THE TASK - Where the listing below has a line with "(418, 197) = (389, 231): none", write out exactly that line and every line after it, stopping after the line with "(583, 283) = (207, 256): purple".

DATA EXTRACTS -

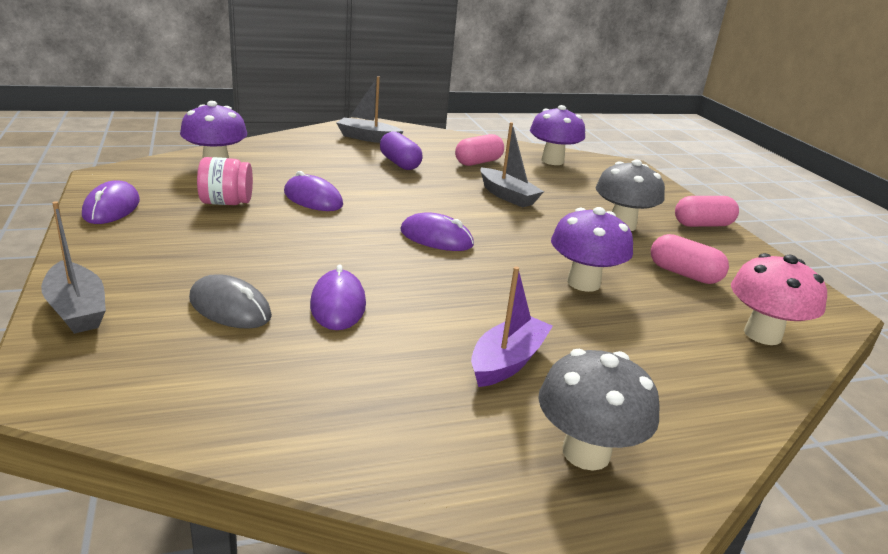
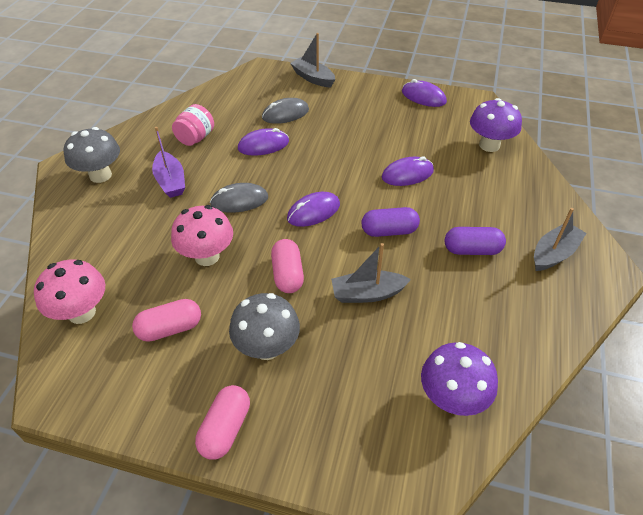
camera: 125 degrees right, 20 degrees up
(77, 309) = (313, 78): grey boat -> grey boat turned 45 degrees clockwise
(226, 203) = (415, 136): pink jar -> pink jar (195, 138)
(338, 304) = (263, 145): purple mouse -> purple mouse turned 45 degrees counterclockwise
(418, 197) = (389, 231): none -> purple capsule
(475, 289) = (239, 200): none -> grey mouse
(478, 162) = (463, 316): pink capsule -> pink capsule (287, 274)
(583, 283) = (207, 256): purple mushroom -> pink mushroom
* * *
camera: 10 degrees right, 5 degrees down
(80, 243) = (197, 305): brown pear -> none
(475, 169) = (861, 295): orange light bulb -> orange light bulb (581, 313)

WRITTEN ANSWER -
(418, 197) = (389, 231): none -> purple capsule
(475, 289) = (239, 200): none -> grey mouse
(478, 162) = (463, 316): pink capsule -> pink capsule (287, 274)
(583, 283) = (207, 256): purple mushroom -> pink mushroom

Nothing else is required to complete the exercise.